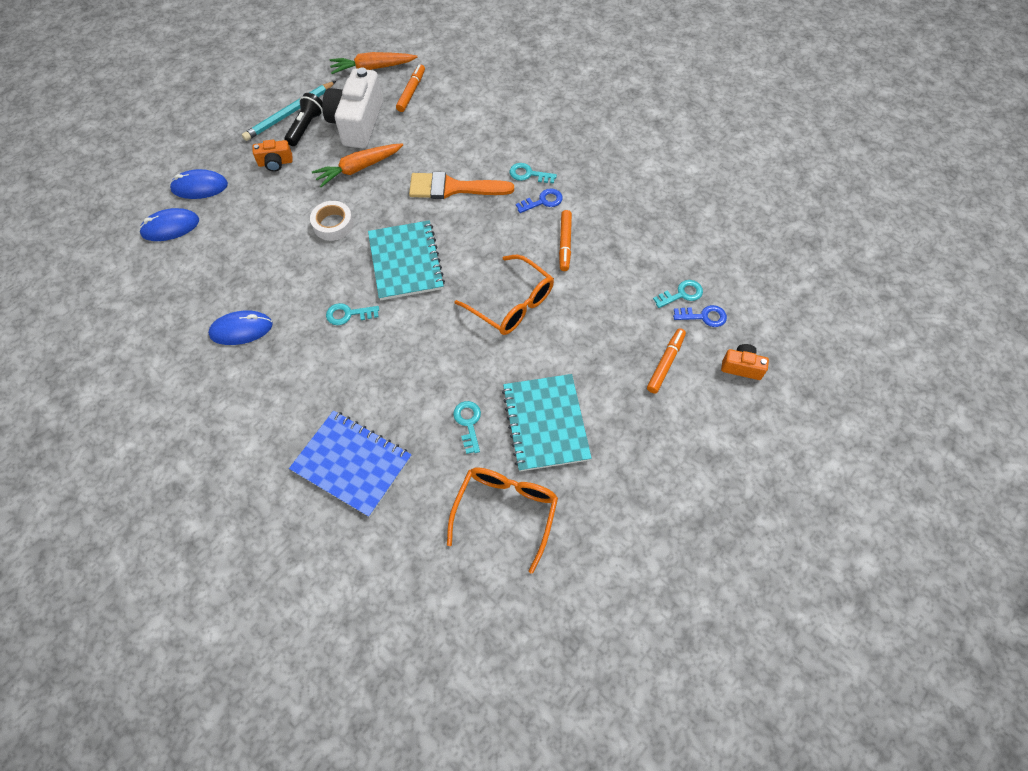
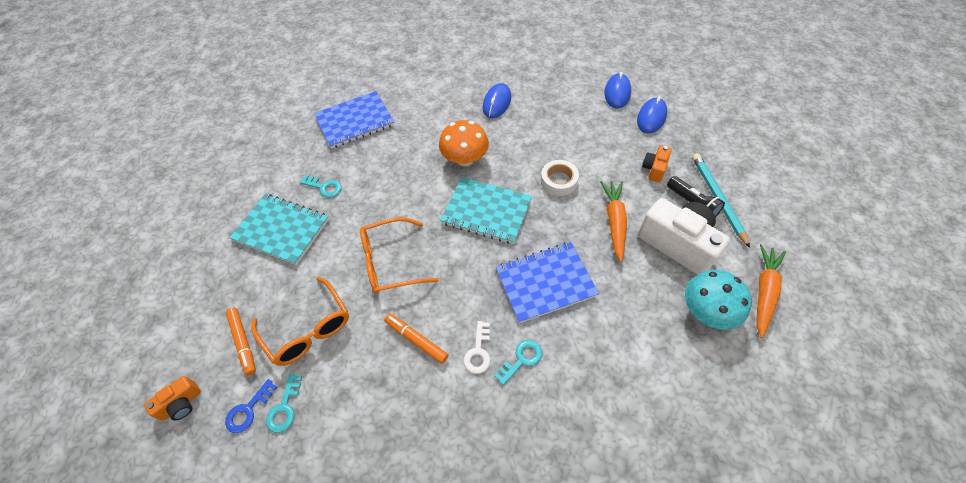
camera: 125 degrees right, 5 degrees down
(348, 314) = (465, 159): turquoise key -> orange mushroom
(411, 92) = (707, 311): orange marker -> turquoise mushroom
(453, 188) = (545, 283): orange brush -> blue notebook
(505, 512) = (253, 178): orange glasses -> orange glasses (307, 329)
(543, 201) = (478, 351): blue key -> white key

■ **TASK TO CARRY OUT**:
Set the records down again precisely, skipping every image.

■ **ANSWER**:
camera: 125 degrees right, 5 degrees down
(348, 314) = (465, 159): turquoise key -> orange mushroom
(411, 92) = (707, 311): orange marker -> turquoise mushroom
(453, 188) = (545, 283): orange brush -> blue notebook
(505, 512) = (253, 178): orange glasses -> orange glasses (307, 329)
(543, 201) = (478, 351): blue key -> white key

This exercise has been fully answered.